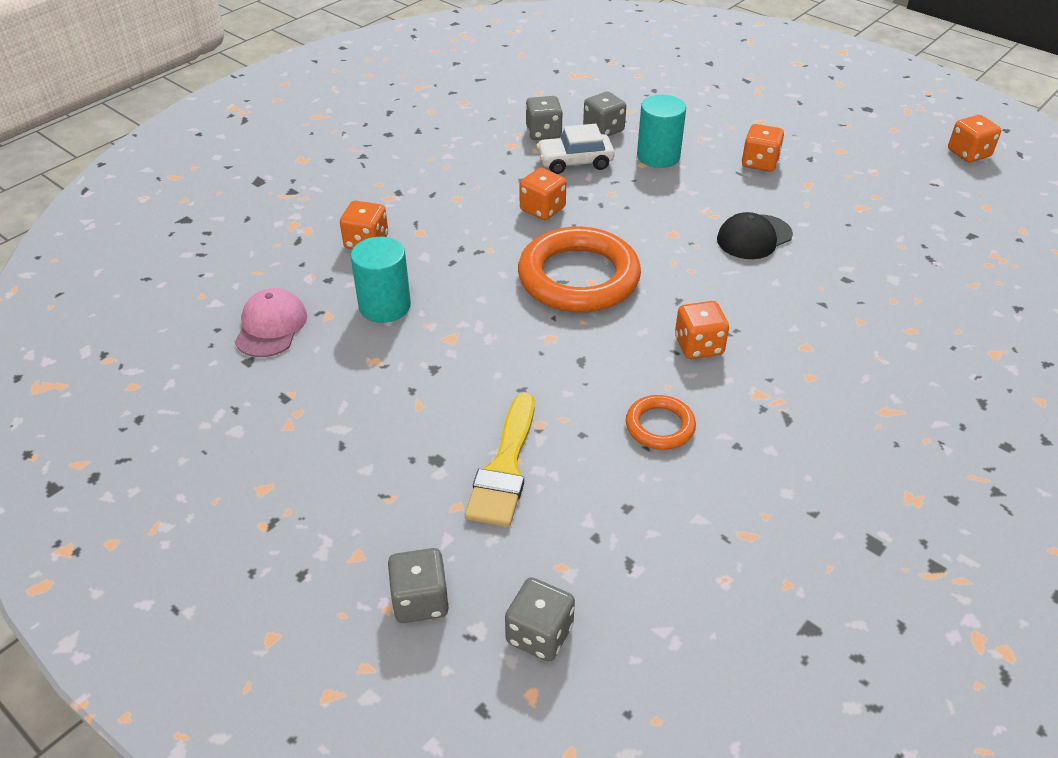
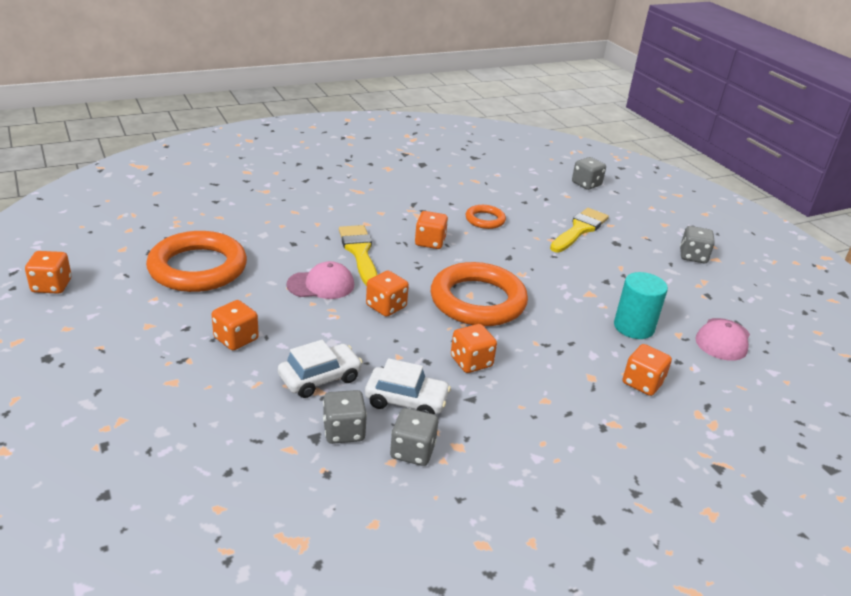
camera: 160 degrees left, 10 degrees down
(420, 600) = (636, 204): grey dice -> grey dice (693, 256)
(658, 156) = (320, 378): turquoise cylinder -> white car
(666, 236) = (386, 306): none -> orange dice
(754, 237) = (321, 285): black cap -> pink cap
(763, 295) = (359, 252): none -> yellow brush
(889, 212) = (198, 268): none -> orange ring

***

Reply with every line of the listing that has the string "dice".

Final answer.
(420, 600) = (636, 204): grey dice -> grey dice (693, 256)
(666, 236) = (386, 306): none -> orange dice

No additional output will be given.